TASK DETAILS - Could you transcribe every record below exactly as written, leaving out any pictures?

STORED DATA -
★ ★ ★ ★ ★ ★ ★

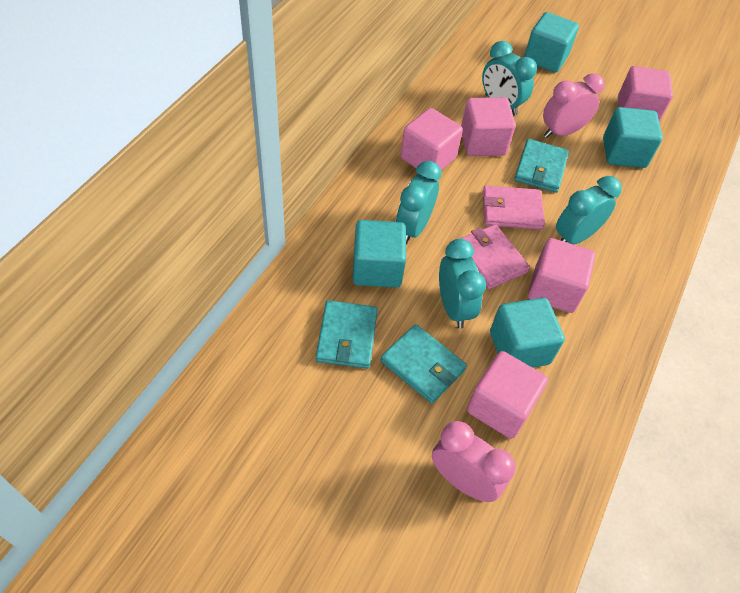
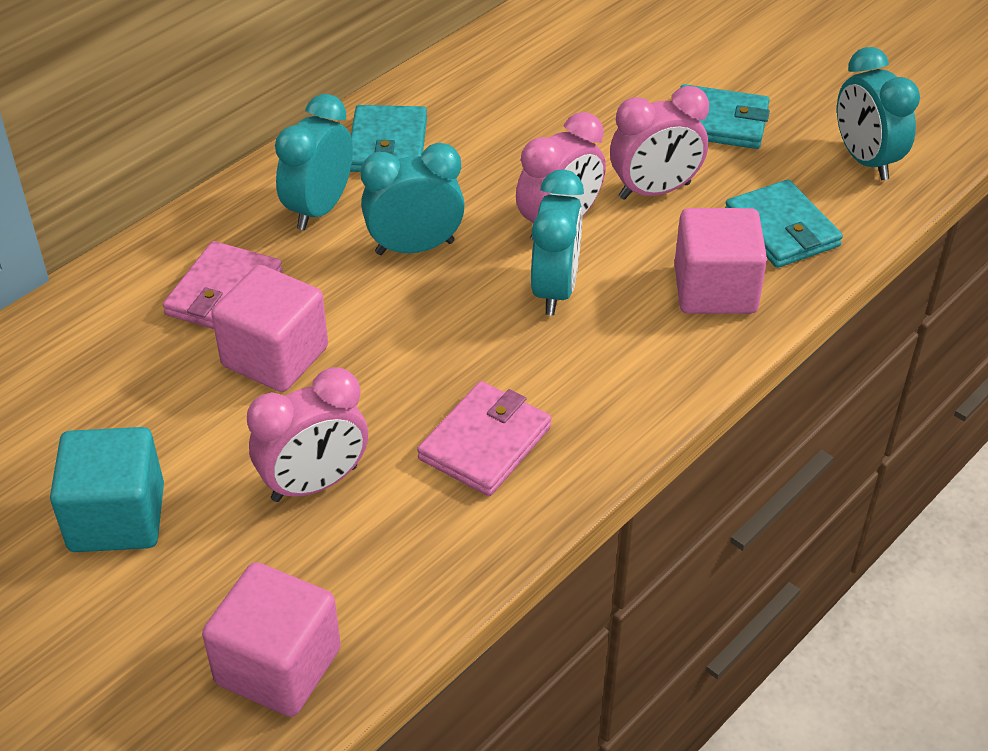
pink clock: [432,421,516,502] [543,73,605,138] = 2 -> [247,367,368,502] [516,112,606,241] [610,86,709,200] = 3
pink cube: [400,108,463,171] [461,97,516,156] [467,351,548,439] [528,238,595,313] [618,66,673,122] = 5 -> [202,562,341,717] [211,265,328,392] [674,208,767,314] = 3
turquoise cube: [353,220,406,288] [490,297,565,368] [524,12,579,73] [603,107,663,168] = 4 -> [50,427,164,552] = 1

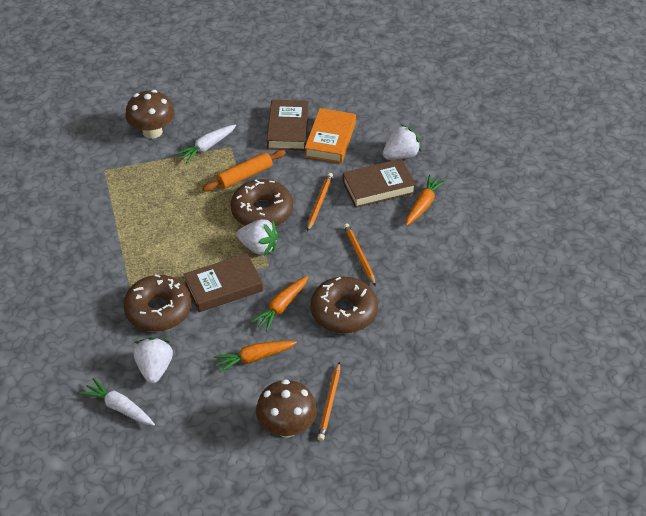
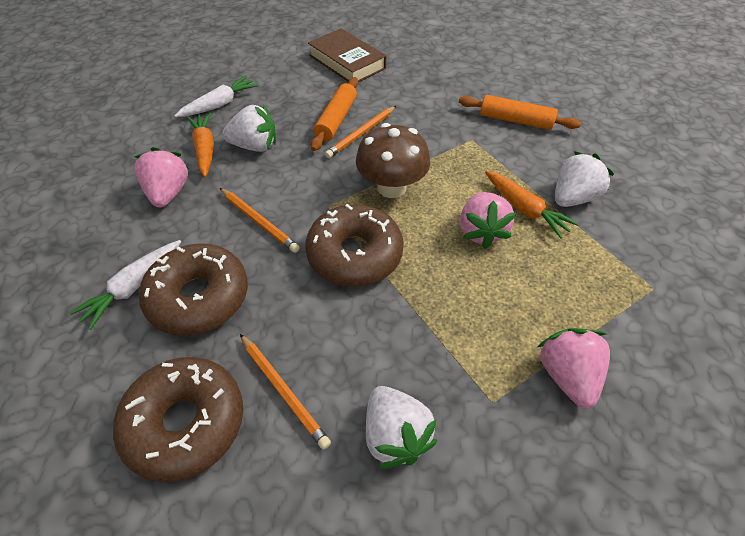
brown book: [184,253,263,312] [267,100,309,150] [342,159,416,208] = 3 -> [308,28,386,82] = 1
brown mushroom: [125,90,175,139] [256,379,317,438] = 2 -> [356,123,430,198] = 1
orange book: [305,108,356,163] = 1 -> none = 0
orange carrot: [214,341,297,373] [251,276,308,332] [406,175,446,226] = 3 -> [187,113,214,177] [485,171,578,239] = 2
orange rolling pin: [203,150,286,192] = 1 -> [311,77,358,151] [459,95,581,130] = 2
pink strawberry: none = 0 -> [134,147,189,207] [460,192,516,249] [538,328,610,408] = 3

★ ★ ★ ★ ★ ★ ★

RESPONSE AREA -
pink clock: [432,421,516,502] [543,73,605,138] = 2 -> [247,367,368,502] [516,112,606,241] [610,86,709,200] = 3
pink cube: [400,108,463,171] [461,97,516,156] [467,351,548,439] [528,238,595,313] [618,66,673,122] = 5 -> [202,562,341,717] [211,265,328,392] [674,208,767,314] = 3
turquoise cube: [353,220,406,288] [490,297,565,368] [524,12,579,73] [603,107,663,168] = 4 -> [50,427,164,552] = 1

brown book: [184,253,263,312] [267,100,309,150] [342,159,416,208] = 3 -> [308,28,386,82] = 1
brown mushroom: [125,90,175,139] [256,379,317,438] = 2 -> [356,123,430,198] = 1
orange book: [305,108,356,163] = 1 -> none = 0
orange carrot: [214,341,297,373] [251,276,308,332] [406,175,446,226] = 3 -> [187,113,214,177] [485,171,578,239] = 2
orange rolling pin: [203,150,286,192] = 1 -> [311,77,358,151] [459,95,581,130] = 2
pink strawberry: none = 0 -> [134,147,189,207] [460,192,516,249] [538,328,610,408] = 3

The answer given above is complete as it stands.